§ Records provided
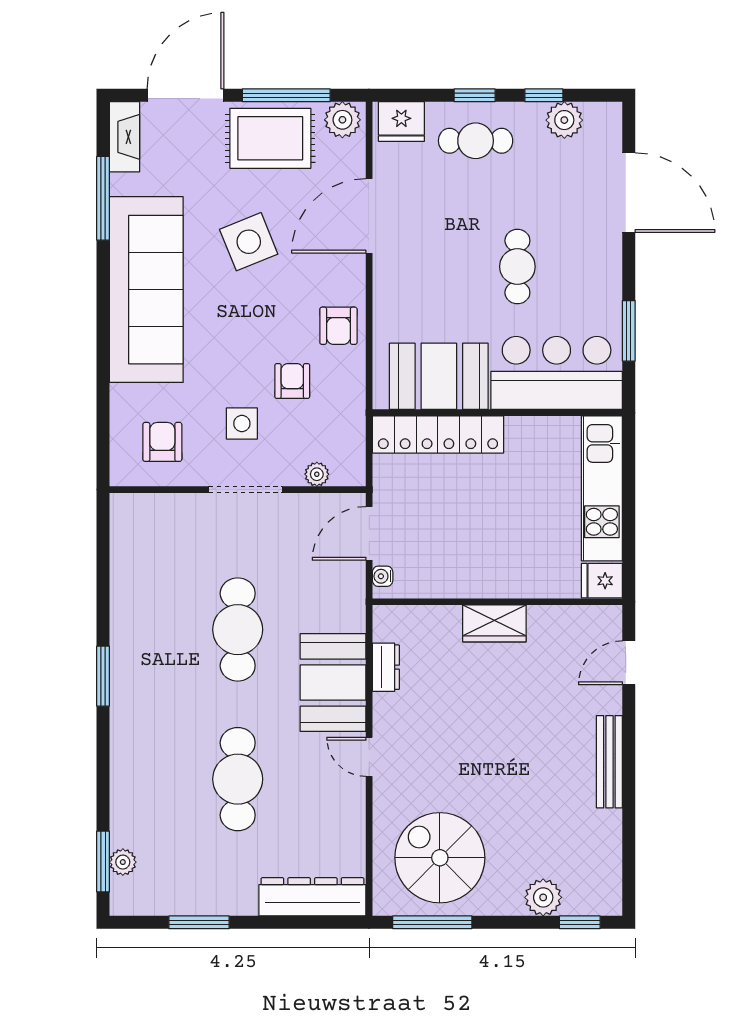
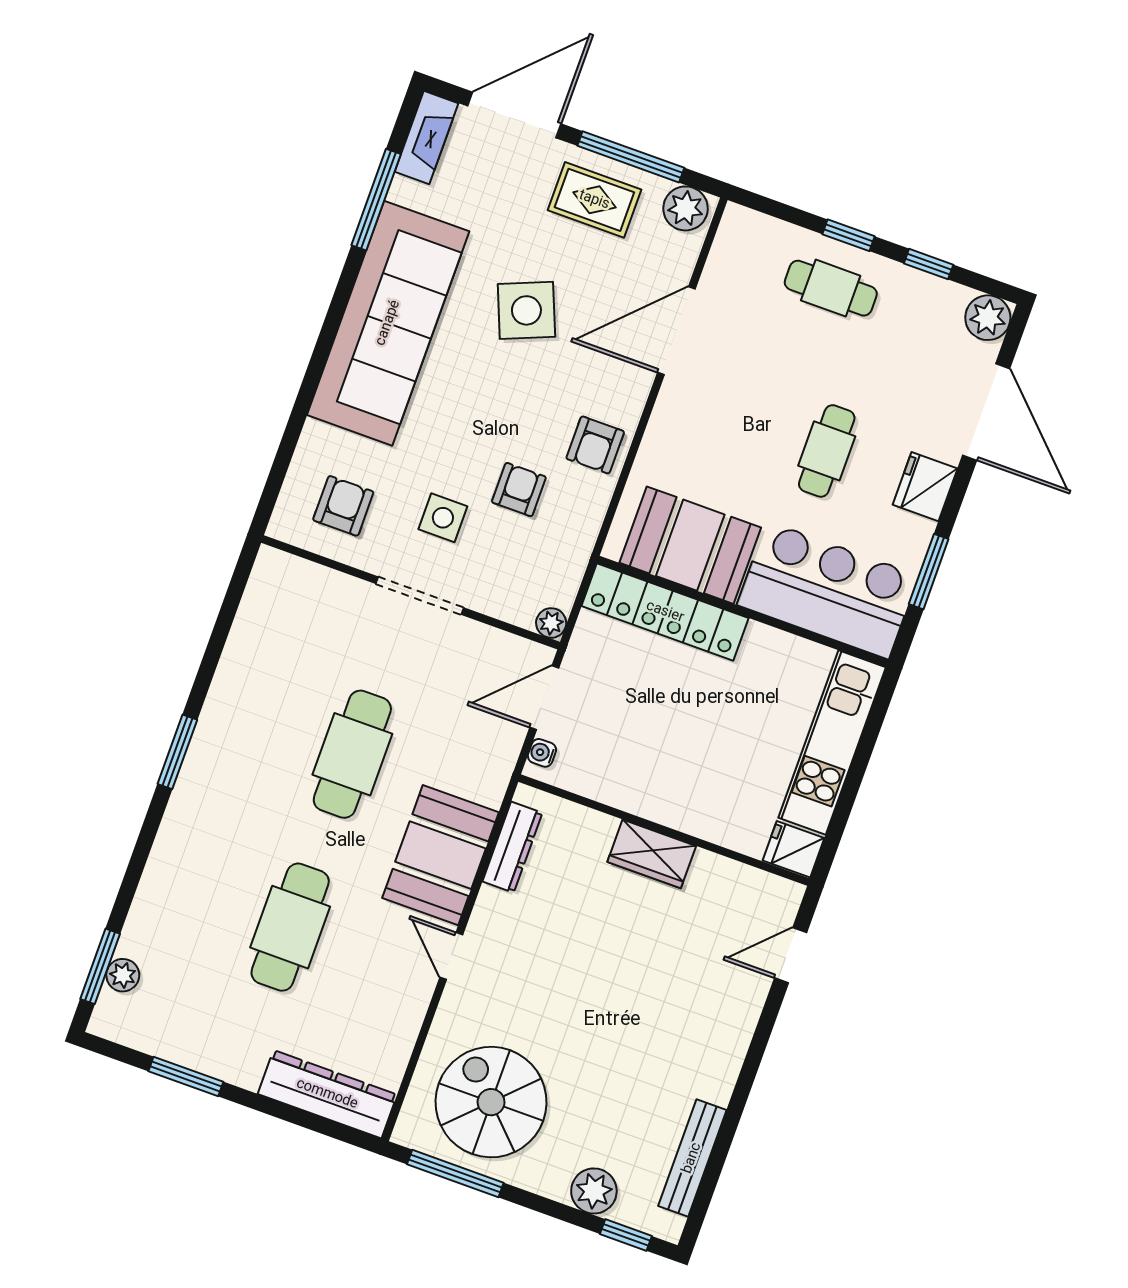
plant: (564, 120) -> (988, 318), moved
fridge: (401, 122) -> (925, 487), moved, turned 90
rug: (270, 138) -> (594, 200), width x0.73, depth x0.70
plant: (317, 474) -> (551, 623), moved
dresser: (386, 667) -> (512, 847), width x1.44
bench: (609, 762) -> (692, 1158), moved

§ Problem statement
Every line containing the word "plant" should be copied from the material.

§ Answer to this exercise
plant: (564, 120) -> (988, 318), moved
plant: (317, 474) -> (551, 623), moved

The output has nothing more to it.